§ **EXERCISE**
Make a verbatim copy of the records; pictures stay out.

··········

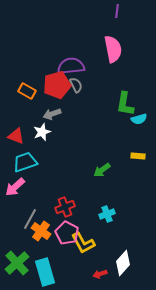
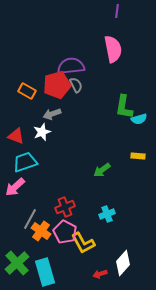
green L-shape: moved 1 px left, 3 px down
pink pentagon: moved 2 px left, 1 px up
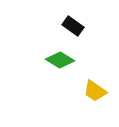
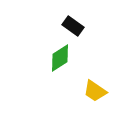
green diamond: moved 2 px up; rotated 64 degrees counterclockwise
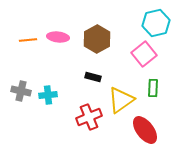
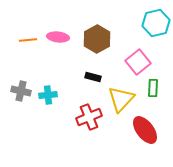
pink square: moved 6 px left, 8 px down
yellow triangle: moved 1 px up; rotated 12 degrees counterclockwise
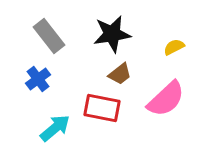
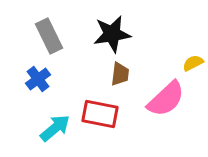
gray rectangle: rotated 12 degrees clockwise
yellow semicircle: moved 19 px right, 16 px down
brown trapezoid: rotated 45 degrees counterclockwise
red rectangle: moved 2 px left, 6 px down
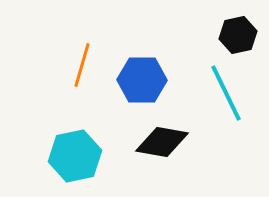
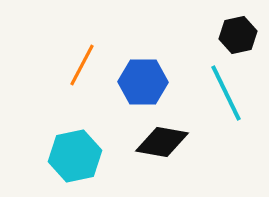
orange line: rotated 12 degrees clockwise
blue hexagon: moved 1 px right, 2 px down
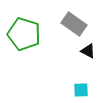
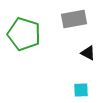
gray rectangle: moved 5 px up; rotated 45 degrees counterclockwise
black triangle: moved 2 px down
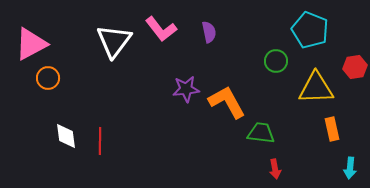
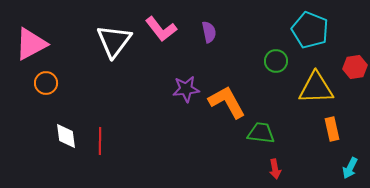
orange circle: moved 2 px left, 5 px down
cyan arrow: rotated 20 degrees clockwise
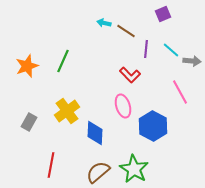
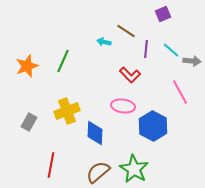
cyan arrow: moved 19 px down
pink ellipse: rotated 65 degrees counterclockwise
yellow cross: rotated 15 degrees clockwise
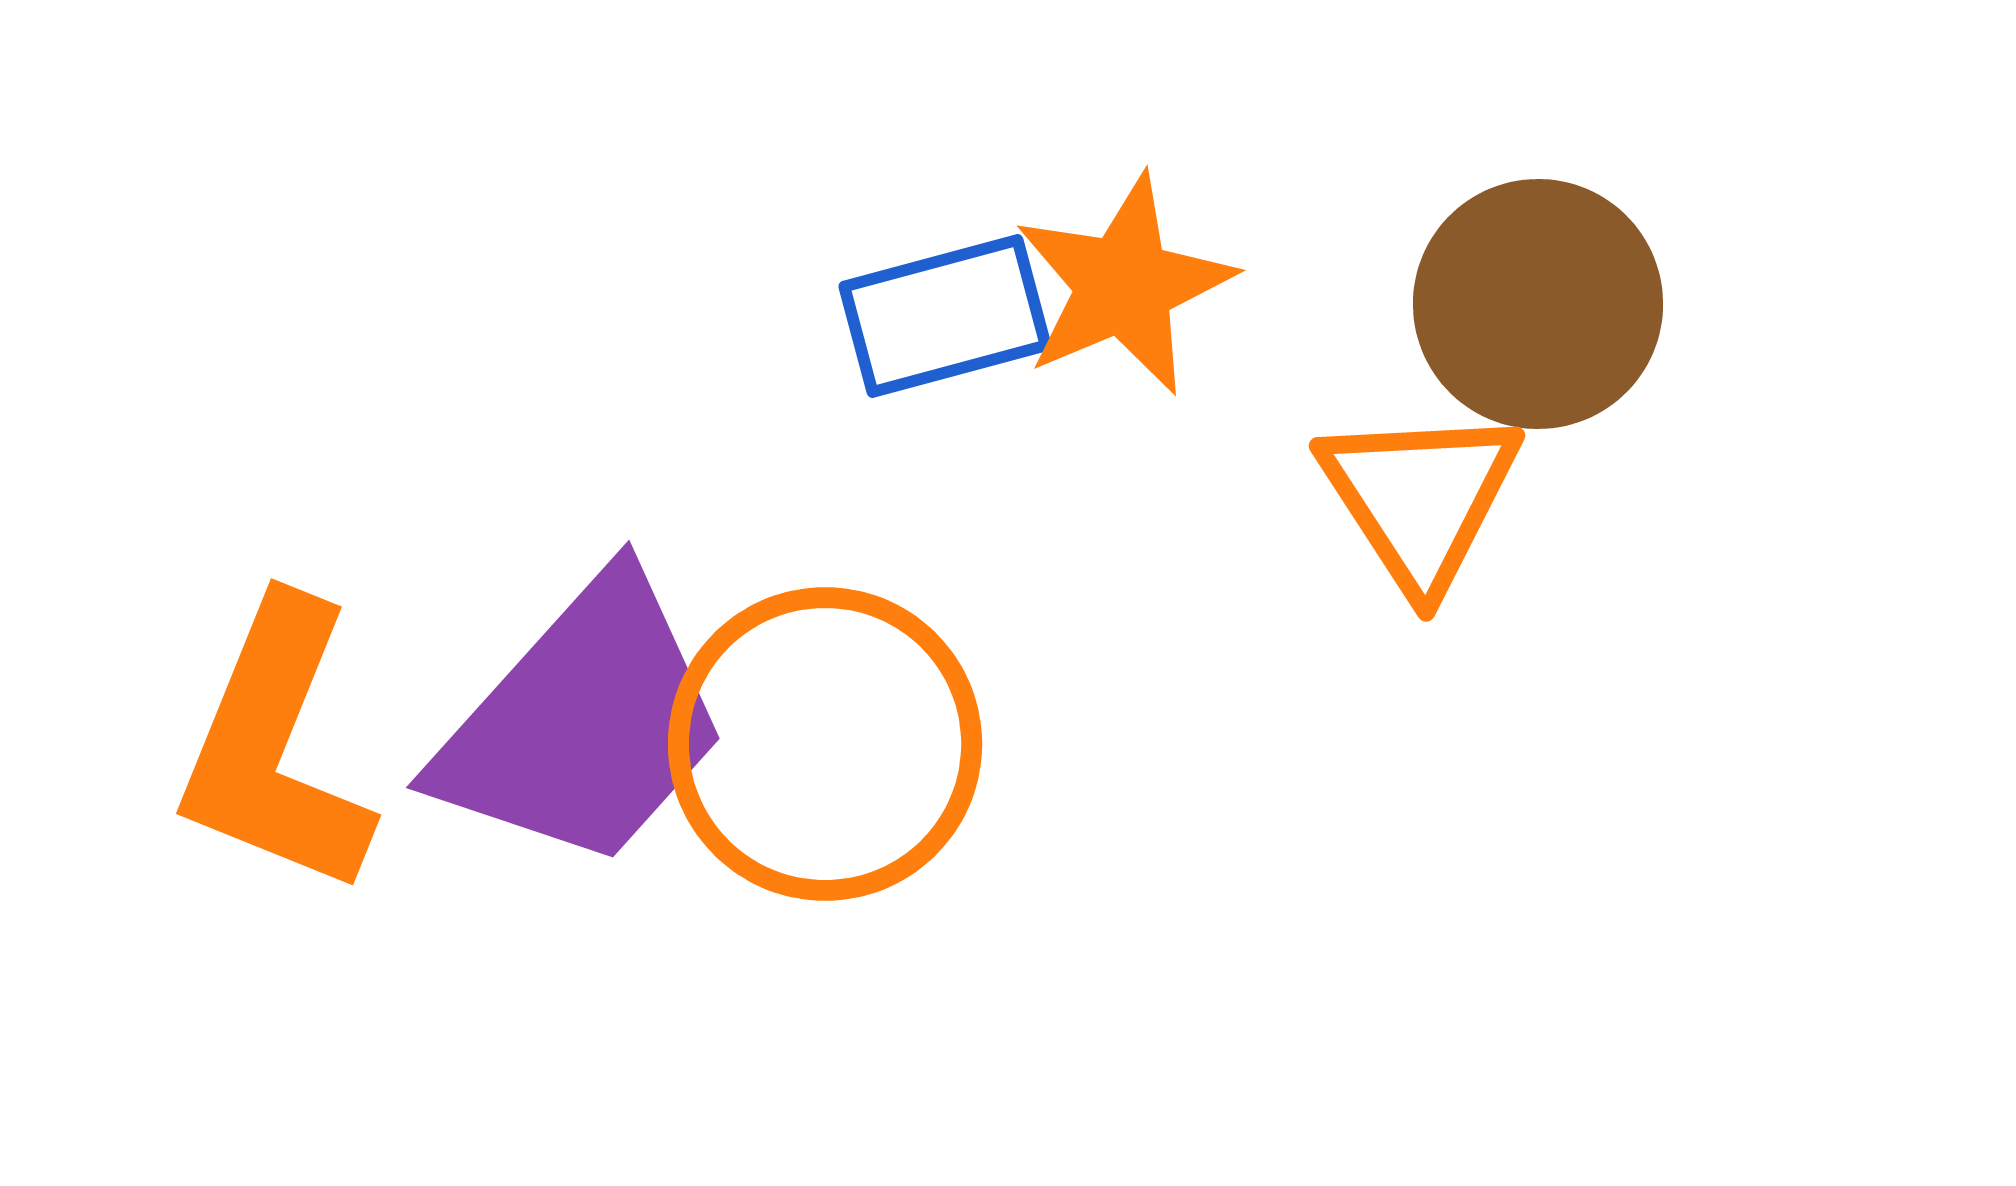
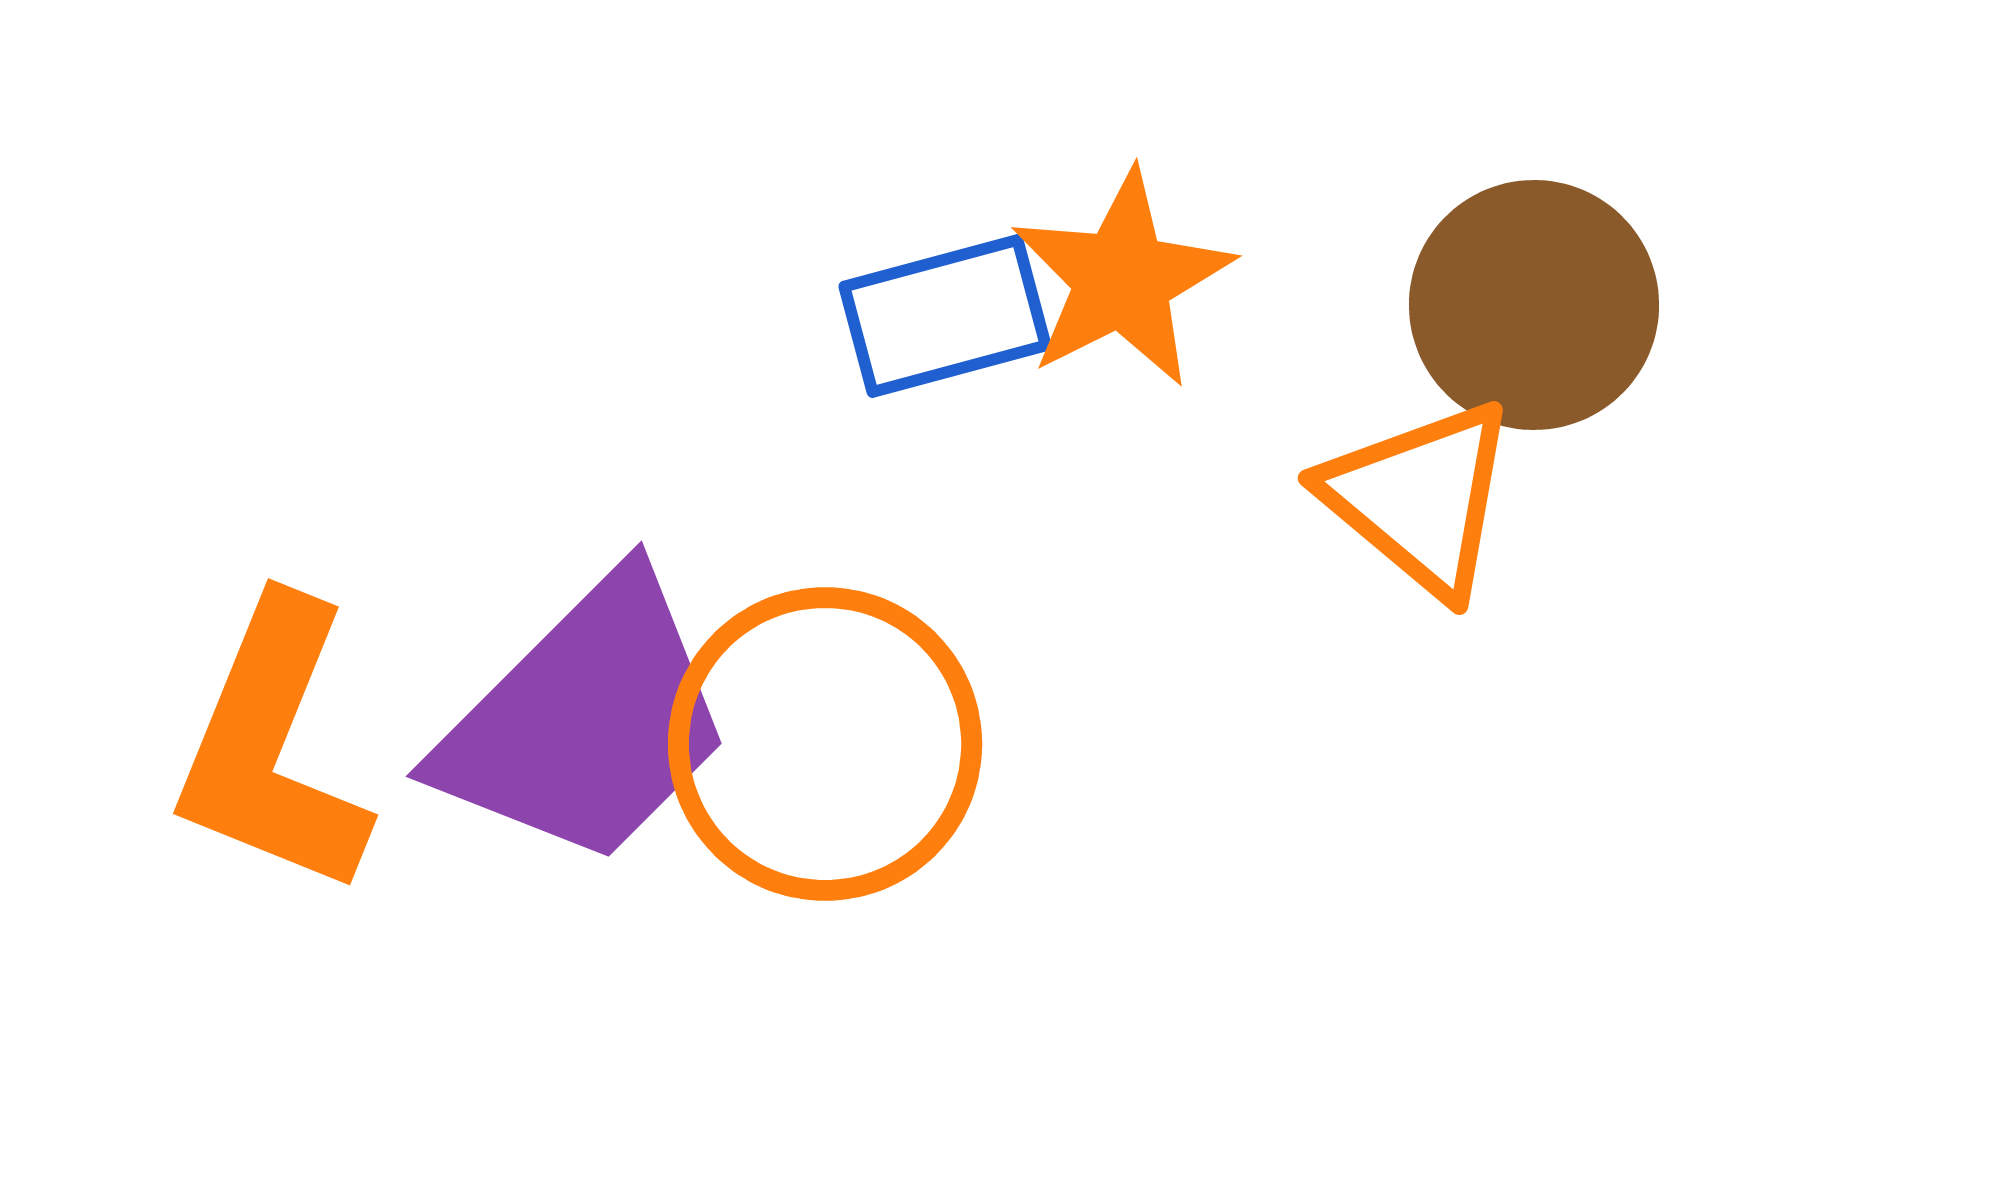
orange star: moved 2 px left, 6 px up; rotated 4 degrees counterclockwise
brown circle: moved 4 px left, 1 px down
orange triangle: rotated 17 degrees counterclockwise
purple trapezoid: moved 3 px right, 2 px up; rotated 3 degrees clockwise
orange L-shape: moved 3 px left
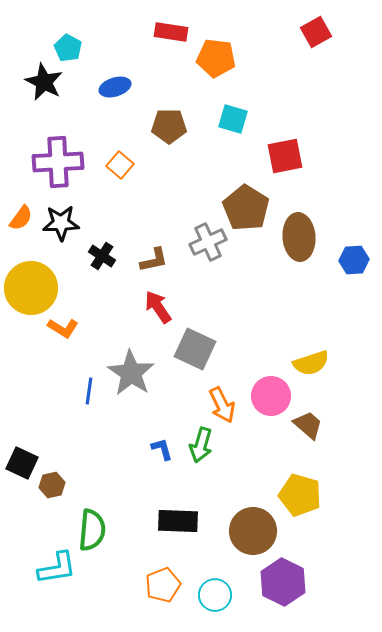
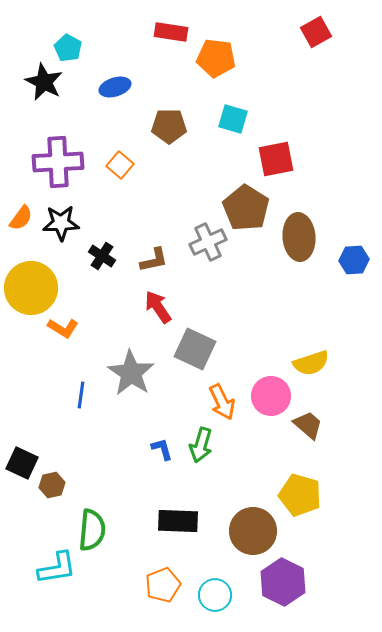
red square at (285, 156): moved 9 px left, 3 px down
blue line at (89, 391): moved 8 px left, 4 px down
orange arrow at (222, 405): moved 3 px up
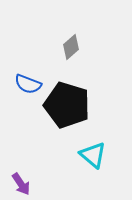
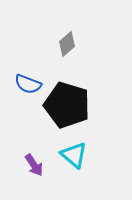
gray diamond: moved 4 px left, 3 px up
cyan triangle: moved 19 px left
purple arrow: moved 13 px right, 19 px up
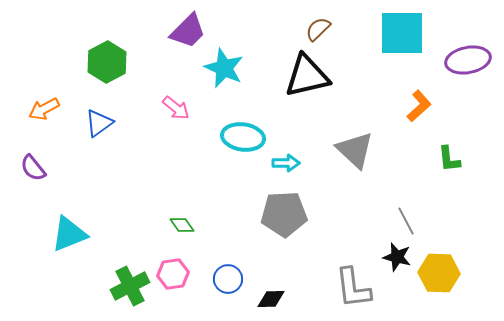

··········

§ **YOUR RESPONSE**
green L-shape: moved 1 px left, 3 px down
pink pentagon: moved 2 px left, 1 px up
green diamond: moved 2 px up; rotated 64 degrees counterclockwise
pink square: moved 6 px left, 8 px down
yellow triangle: moved 1 px up; rotated 12 degrees counterclockwise
gray rectangle: rotated 12 degrees clockwise
yellow semicircle: moved 19 px right, 16 px down
brown trapezoid: rotated 45 degrees counterclockwise
red rectangle: moved 2 px left, 6 px down
orange line: rotated 12 degrees clockwise
blue hexagon: moved 1 px right, 2 px down
gray rectangle: moved 5 px up; rotated 45 degrees counterclockwise
black triangle: moved 2 px down
orange circle: moved 2 px left, 5 px down
cyan arrow: rotated 20 degrees clockwise
cyan arrow: moved 19 px down
pink ellipse: rotated 65 degrees counterclockwise
yellow cross: rotated 15 degrees clockwise
orange star: moved 2 px left, 6 px up; rotated 4 degrees counterclockwise
brown circle: moved 4 px left, 1 px down
orange triangle: rotated 17 degrees counterclockwise
purple trapezoid: moved 3 px right, 2 px up; rotated 3 degrees clockwise
orange L-shape: moved 3 px left
red square at (285, 156): moved 9 px left, 3 px down
blue line at (89, 391): moved 8 px left, 4 px down
orange arrow at (222, 405): moved 3 px up
gray diamond: moved 4 px left, 3 px up
cyan triangle: moved 19 px left
purple arrow: moved 13 px right, 19 px up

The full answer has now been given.